Information –
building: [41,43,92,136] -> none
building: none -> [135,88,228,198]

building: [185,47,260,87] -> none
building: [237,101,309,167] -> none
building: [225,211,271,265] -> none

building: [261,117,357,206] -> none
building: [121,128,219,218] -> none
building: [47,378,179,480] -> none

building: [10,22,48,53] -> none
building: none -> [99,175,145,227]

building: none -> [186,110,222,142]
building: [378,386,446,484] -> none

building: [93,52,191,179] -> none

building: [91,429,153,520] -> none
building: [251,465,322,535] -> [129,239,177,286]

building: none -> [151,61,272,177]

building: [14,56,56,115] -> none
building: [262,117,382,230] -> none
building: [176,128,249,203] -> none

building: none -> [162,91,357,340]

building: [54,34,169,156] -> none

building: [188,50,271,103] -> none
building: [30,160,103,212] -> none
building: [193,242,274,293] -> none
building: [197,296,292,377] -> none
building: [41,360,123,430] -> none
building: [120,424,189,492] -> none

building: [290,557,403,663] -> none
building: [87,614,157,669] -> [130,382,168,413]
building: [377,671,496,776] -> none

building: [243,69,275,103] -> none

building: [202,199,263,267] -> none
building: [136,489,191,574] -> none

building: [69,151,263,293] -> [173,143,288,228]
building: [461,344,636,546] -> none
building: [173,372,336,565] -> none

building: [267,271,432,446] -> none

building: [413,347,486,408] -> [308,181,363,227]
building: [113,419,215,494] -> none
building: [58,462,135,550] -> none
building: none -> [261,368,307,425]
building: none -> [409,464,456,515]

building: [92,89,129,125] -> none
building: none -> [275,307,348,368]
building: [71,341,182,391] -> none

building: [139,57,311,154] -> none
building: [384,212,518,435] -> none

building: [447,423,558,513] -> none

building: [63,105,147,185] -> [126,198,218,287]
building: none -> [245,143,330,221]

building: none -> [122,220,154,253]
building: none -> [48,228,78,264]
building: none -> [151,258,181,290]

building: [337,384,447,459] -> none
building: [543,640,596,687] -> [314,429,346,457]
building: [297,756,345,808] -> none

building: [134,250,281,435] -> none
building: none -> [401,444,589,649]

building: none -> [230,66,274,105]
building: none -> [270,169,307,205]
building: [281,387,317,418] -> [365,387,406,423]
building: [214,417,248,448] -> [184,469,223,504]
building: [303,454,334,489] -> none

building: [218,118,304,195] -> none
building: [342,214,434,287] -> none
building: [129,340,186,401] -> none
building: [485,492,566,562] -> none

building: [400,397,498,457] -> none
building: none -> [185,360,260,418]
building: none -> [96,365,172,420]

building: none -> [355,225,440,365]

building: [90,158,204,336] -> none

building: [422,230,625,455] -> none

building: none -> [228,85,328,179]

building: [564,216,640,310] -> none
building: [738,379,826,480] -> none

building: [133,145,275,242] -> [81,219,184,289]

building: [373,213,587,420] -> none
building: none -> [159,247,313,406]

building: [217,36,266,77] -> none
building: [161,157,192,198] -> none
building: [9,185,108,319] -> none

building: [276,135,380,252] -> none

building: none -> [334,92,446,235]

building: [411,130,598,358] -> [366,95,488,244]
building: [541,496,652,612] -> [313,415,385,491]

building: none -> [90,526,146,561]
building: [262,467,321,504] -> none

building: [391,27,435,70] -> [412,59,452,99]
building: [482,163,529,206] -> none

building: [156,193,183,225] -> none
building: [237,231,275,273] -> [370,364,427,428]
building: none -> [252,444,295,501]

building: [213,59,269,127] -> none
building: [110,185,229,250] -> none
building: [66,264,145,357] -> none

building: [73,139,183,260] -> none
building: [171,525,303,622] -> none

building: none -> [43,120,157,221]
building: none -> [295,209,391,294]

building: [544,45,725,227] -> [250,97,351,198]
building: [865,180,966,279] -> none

Required work – From the line containing "building: [485,492,566,562] -> none" down to the last line of the records, transcribe every line exactly and add nothing else.

Answer for this exercise –
building: [485,492,566,562] -> none

building: [400,397,498,457] -> none
building: none -> [185,360,260,418]
building: none -> [96,365,172,420]

building: none -> [355,225,440,365]

building: [90,158,204,336] -> none

building: [422,230,625,455] -> none

building: none -> [228,85,328,179]

building: [564,216,640,310] -> none
building: [738,379,826,480] -> none

building: [133,145,275,242] -> [81,219,184,289]

building: [373,213,587,420] -> none
building: none -> [159,247,313,406]

building: [217,36,266,77] -> none
building: [161,157,192,198] -> none
building: [9,185,108,319] -> none

building: [276,135,380,252] -> none

building: none -> [334,92,446,235]

building: [411,130,598,358] -> [366,95,488,244]
building: [541,496,652,612] -> [313,415,385,491]

building: none -> [90,526,146,561]
building: [262,467,321,504] -> none

building: [391,27,435,70] -> [412,59,452,99]
building: [482,163,529,206] -> none

building: [156,193,183,225] -> none
building: [237,231,275,273] -> [370,364,427,428]
building: none -> [252,444,295,501]

building: [213,59,269,127] -> none
building: [110,185,229,250] -> none
building: [66,264,145,357] -> none

building: [73,139,183,260] -> none
building: [171,525,303,622] -> none

building: none -> [43,120,157,221]
building: none -> [295,209,391,294]

building: [544,45,725,227] -> [250,97,351,198]
building: [865,180,966,279] -> none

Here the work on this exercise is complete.